- [EXERCISE BRIEF]: Extract from the entries below, exactly as given, only the lines from the line containing "Return results in" to the line containing "Mask every instance", both lines included.

(Data excerpts)
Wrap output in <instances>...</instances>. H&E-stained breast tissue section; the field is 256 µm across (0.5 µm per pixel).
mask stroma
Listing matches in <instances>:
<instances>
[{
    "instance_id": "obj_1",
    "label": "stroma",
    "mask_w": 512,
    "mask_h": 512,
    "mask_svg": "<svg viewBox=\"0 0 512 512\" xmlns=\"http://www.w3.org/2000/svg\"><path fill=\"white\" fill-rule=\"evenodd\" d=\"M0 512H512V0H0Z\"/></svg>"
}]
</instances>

==

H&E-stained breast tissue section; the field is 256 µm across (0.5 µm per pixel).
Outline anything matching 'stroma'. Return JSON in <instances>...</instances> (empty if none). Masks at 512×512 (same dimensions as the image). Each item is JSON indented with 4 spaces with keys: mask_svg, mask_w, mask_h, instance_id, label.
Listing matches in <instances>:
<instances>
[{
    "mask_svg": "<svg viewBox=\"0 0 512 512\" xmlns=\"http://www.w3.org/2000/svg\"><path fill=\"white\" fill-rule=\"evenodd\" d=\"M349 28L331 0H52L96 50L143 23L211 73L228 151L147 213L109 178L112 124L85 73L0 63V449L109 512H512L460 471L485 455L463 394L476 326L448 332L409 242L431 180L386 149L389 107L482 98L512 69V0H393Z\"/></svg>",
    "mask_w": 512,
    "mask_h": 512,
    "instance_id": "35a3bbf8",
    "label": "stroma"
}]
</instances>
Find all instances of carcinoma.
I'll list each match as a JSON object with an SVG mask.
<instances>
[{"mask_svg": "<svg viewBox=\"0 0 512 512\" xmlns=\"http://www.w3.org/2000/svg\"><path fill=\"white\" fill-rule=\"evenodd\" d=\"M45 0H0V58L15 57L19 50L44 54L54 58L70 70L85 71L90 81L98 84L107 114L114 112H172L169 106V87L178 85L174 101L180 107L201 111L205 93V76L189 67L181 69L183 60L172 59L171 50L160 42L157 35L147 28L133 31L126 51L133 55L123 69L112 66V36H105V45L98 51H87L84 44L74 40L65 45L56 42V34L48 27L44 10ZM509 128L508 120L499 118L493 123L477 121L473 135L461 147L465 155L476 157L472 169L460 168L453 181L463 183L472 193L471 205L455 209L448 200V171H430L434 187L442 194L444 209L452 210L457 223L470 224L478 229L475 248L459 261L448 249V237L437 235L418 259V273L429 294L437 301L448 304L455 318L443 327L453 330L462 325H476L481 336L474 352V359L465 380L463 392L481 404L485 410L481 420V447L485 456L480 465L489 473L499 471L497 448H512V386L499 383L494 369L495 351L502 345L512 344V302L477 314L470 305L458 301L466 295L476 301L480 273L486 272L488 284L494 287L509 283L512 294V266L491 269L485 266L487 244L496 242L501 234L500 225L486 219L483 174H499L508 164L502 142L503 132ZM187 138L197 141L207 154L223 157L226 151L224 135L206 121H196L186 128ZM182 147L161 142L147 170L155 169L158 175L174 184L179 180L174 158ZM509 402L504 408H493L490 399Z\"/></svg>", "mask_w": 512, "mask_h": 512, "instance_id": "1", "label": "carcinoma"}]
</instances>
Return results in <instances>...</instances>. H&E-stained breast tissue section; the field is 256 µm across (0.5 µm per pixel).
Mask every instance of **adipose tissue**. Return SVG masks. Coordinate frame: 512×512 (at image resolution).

--

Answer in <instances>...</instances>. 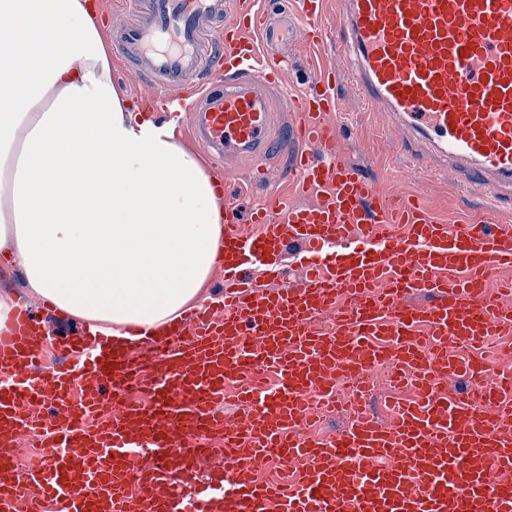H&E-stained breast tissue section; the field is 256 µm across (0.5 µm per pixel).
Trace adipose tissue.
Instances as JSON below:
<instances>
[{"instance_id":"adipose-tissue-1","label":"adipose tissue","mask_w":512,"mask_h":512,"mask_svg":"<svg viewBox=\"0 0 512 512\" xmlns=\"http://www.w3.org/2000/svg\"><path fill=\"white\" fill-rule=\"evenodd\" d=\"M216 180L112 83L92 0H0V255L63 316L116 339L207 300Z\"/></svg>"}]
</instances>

- [WRITTEN RESPONSE]:
Return results in <instances>...</instances>. H&E-stained breast tissue section; the field is 256 µm across (0.5 µm per pixel).
Mask every instance of **adipose tissue**. Return SVG masks. Coordinate frame: 512×512 (at image resolution).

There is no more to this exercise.